_Exercise directions_
Pick out each line in the items below that contains the string "tuplet", and copy those lines.

-- Begin --

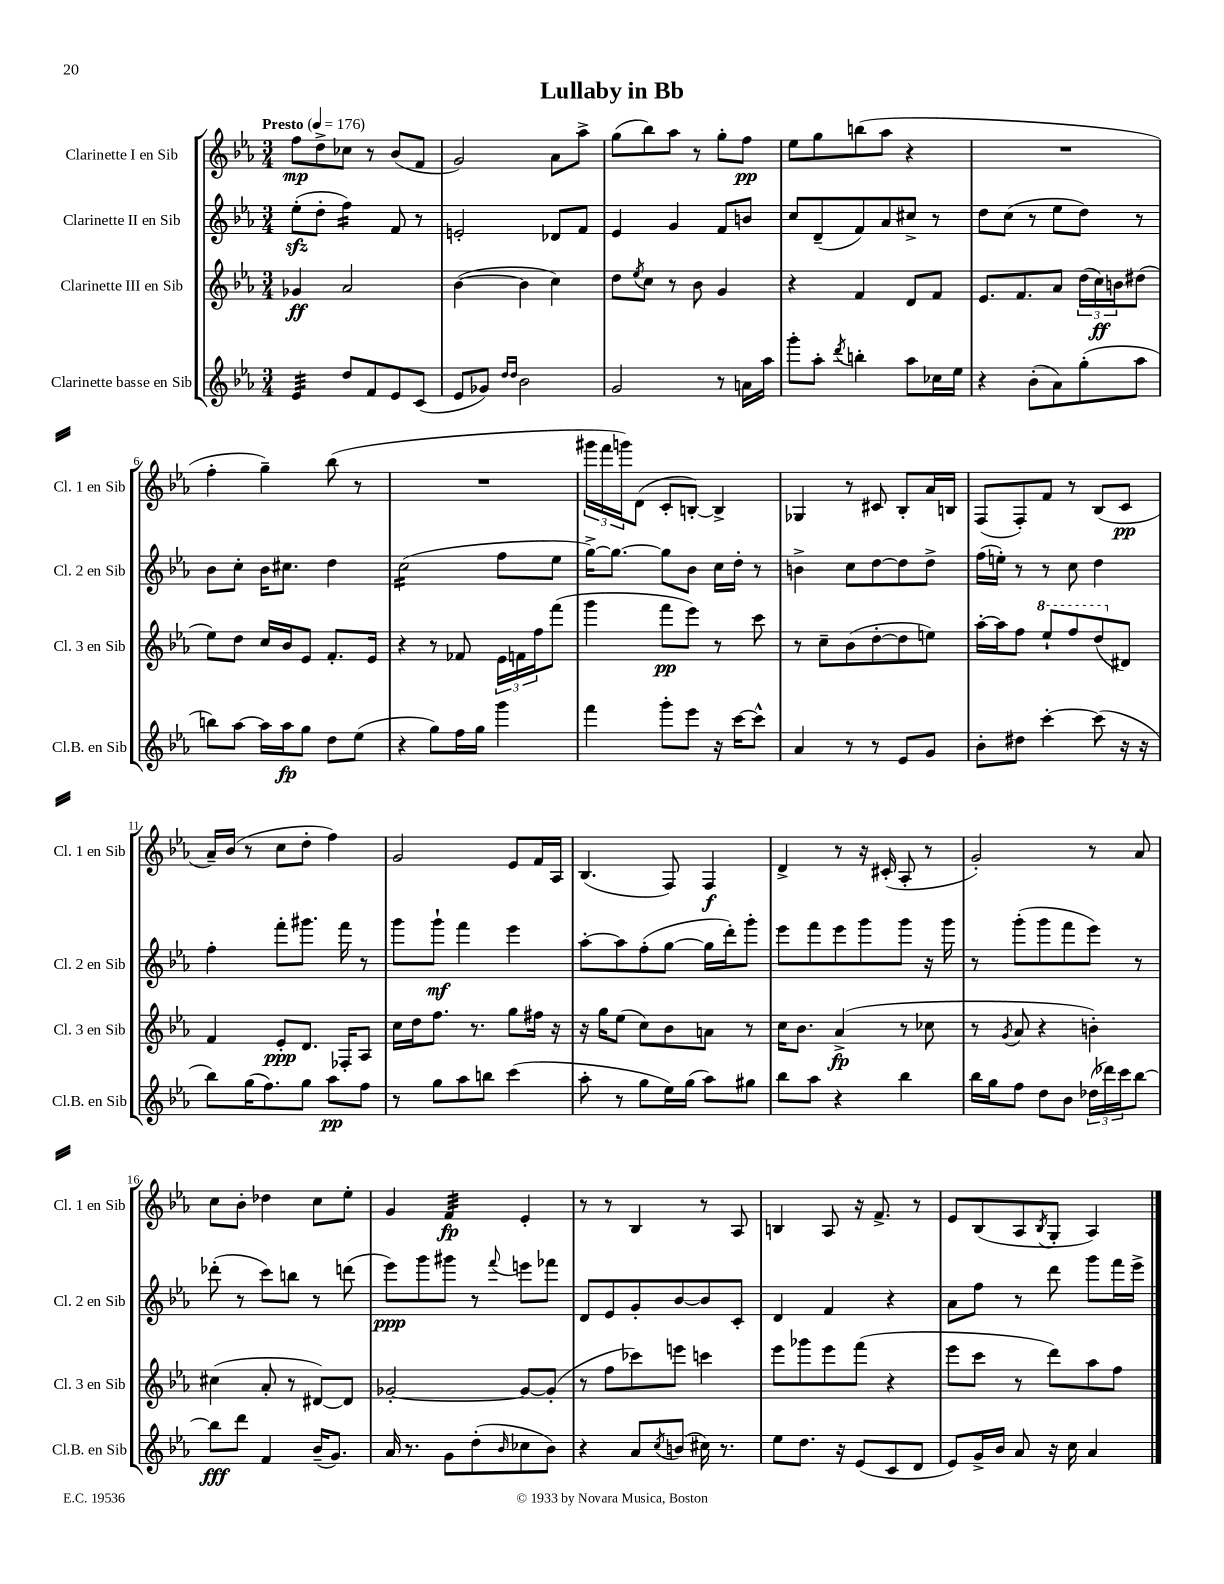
\header { title = "Lullaby in Bb" }
<<
\new StaffGroup <<
\new Staff = "s0" \with { instrumentName = "Clarinette I en Sib" shortInstrumentName = "Cl. 1 en Sib" } {
    \clef treble \key ees \major \numericTimeSignature \time 3/4 \tempo "Presto" 4 = 176
    f''8\mp d''8-> ces''8 r8 bes'8( f'8 |
    g'2) aes'8 aes''8-> |
    g''8( bes''8) aes''8 r8 g''8-. f''8\pp |
    ees''8 g''8 b''8( aes''8 r4 |
    R2. |
    f''4-. g''4--) bes''8( r8 |
    R2. |
    \tuplet 3/2 { gis'''16 f'''16 g'''16) } d'8( c'8-. b8~-.) b4-> |
    ges4 r8 cis'8 bes8-. aes'16 b16 |
    f8( f8-.) f'8 r8 bes8( c'8\pp |
    aes'16--) bes'16( r8 c''8 d''8-. f''4) |
    g'2 ees'8 f'16 aes16 |
    bes4.( f8) f4\f |
    d'4-> r8 r16 cis'16-.( aes8-. r8 |
    g'2-.) r8 aes'8 |
    c''8 bes'8-. des''4 c''8 ees''8-. |
    g'4 f'4:32\fp ees'4-. |
    r8 r8 bes4 r8 aes8 |
    b4 aes8 r16 f'8.-> r8 |
    ees'8 bes8( aes8 \acciaccatura { bes8 } g8-. aes4) \bar "|." |
}
\new Staff = "s1" \with { instrumentName = "Clarinette II en Sib" shortInstrumentName = "Cl. 2 en Sib" } {
    \clef treble \key ees \major \numericTimeSignature \time 3/4
    ees''8-.\sfz( d''8-. f''4:16) f'8 r8 |
    e'2-. des'8 f'8 |
    ees'4 g'4 f'8 b'8 |
    c''8 d'8--( f'8) aes'8 cis''8-> r8 |
    d''8 c''8( r8 ees''8 d''8) r8 |
    bes'8 c''8-. bes'16 cis''8. d''4 |
    c''2:16( f''8 ees''8 |
    g''16~->) g''8.~ g''8 bes'8 c''16 d''16-. r8 |
    b'4-> c''8 d''8~ d''8 d''8-> |
    f''16( e''16-.) r8 r8 c''8 d''4 |
    f''4-. f'''8-. gis'''8. f'''16 r8 |
    g'''8 g'''8-!\mf f'''4 ees'''4 |
    aes''8~-. aes''8 f''8-.( g''8~ g''16 d'''16-.) g'''8-. |
    ees'''8 f'''8 ees'''8 g'''8 g'''8 r16 g'''16 |
    r8 g'''8-.( g'''8 f'''8 ees'''8) r8 |
    des'''8-.( r8 c'''8) b''8 r8 d'''8( |
    ees'''8\ppp) g'''8 gis'''8 r8 \appoggiatura { f'''8 } e'''8 fes'''8 |
    d'8 ees'8 g'8-. bes'8~ bes'8 c'8-. |
    d'4 f'4 r4 |
    aes'8 f''8 r8 d'''8 g'''8 f'''16 ees'''16-> \bar "|." |
}
\new Staff = "s2" \with { instrumentName = "Clarinette III en Sib" shortInstrumentName = "Cl. 3 en Sib" } {
    \clef treble \key ees \major \numericTimeSignature \time 3/4
    ges'4\ff aes'2 |
    bes'4~( bes'4 c''4) |
    d''8 \acciaccatura { ees''8 } c''8 r8 bes'8 g'4 |
    r4 f'4 d'8 f'8 |
    ees'8. f'8. aes'8 \tuplet 3/2 { d''16( c''16\ff) b'16 } dis''8( |
    ees''8) d''8 c''16 bes'16 ees'8 f'8.-. ees'16 |
    r4 r8 fes'8 \tuplet 3/2 { ees'16 f'16 f''16 } f'''8( |
    g'''4 f'''8\pp ees'''8) r8 c'''8 |
    r8 c''8-- bes'8( d''8~-. d''8 e''8) |
    aes''16~-. aes''16 f''8 \ottava #1 ees'''8-! f'''8 d'''8( \ottava #0 dis'8) |
    f'4 ees'8-.\ppp d'8. fes16-. aes8 |
    c''16 d''16 f''8. r8. g''8 fis''16 r16 |
    r16 g''16 ees''8( c''8) bes'8 a'8 r8 |
    c''16 bes'8. aes'4->\fp( r8 ces''8 |
    r8 \acciaccatura { g'8 } aes'8 r4 b'4-.) |
    cis''4( aes'8-. r8 dis'8~) dis'8 |
    ges'2~-. ges'8~ ges'8-.( |
    r8 f''8 ces'''8) e'''8 c'''4 |
    ees'''8 ges'''8 ees'''8 f'''8( r4 |
    ees'''8 c'''8 r8 d'''8) aes''8 f''8 \bar "|." |
}
\new Staff = "s3" \with { instrumentName = "Clarinette basse en Sib" shortInstrumentName = "Cl.B. en Sib" } {
    \clef treble \key ees \major \numericTimeSignature \time 3/4
    ees'4:32 d''8 f'8 ees'8 c'8( |
    ees'8 ges'8) \grace { d''16 d''16 } bes'2 |
    g'2 r8 a'16 aes''16 |
    g'''8-. aes''8-. \acciaccatura { d'''8 } b''4-. aes''8 ces''16 ees''16 |
    r4 bes'8-.( aes'8) g''8-.( aes''8 |
    b''8) aes''8~ aes''16 aes''16\fp g''8 d''8 ees''8( |
    r4 g''8) f''16 g''16 g'''4 |
    f'''4 g'''8-. ees'''8 r16 c'''16~ c'''8-^ |
    aes'4 r8 r8 ees'8 g'8 |
    bes'8-. dis''8 c'''4~-. c'''8( r16 r16 |
    bes''8) g''16( f''8.) g''8 aes''8\pp f''8 |
    r8 g''8 aes''8 b''8 c'''4( |
    aes''8-. r8 g''8 ees''16) g''16( aes''8) gis''8 |
    bes''8 aes''8 r4 bes''4 |
    bes''16 g''16 f''8 d''8 bes'8 \tuplet 3/2 { des''16( des'''16) c'''16 } bes''8~ |
    bes''8\fff d'''8 f'4 bes'16--( g'8.) |
    aes'16 r8. g'8 d''8-.( \grace { bes'16 } ces''8 bes'8) |
    r4 aes'8 \acciaccatura { c''8 } b'8( cis''16) r8. |
    ees''8 d''8. r16 ees'8( c'8 d'8 |
    ees'8) g'16-> bes'16 aes'8 r16 c''16 aes'4 \bar "|." |
}
>>
>>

-- End --

_Written solution_
    \tuplet 3/2 { gis'''16 f'''16 g'''16) } d'8( c'8-. b8~-.) b4-> |
    ees'8. f'8. aes'8 \tuplet 3/2 { d''16( c''16\ff) b'16 } dis''8( |
    r4 r8 fes'8 \tuplet 3/2 { ees'16 f'16 f''16 } f'''8( |
    bes''16 g''16 f''8 d''8 bes'8 \tuplet 3/2 { des''16( des'''16) c'''16 } bes''8~ |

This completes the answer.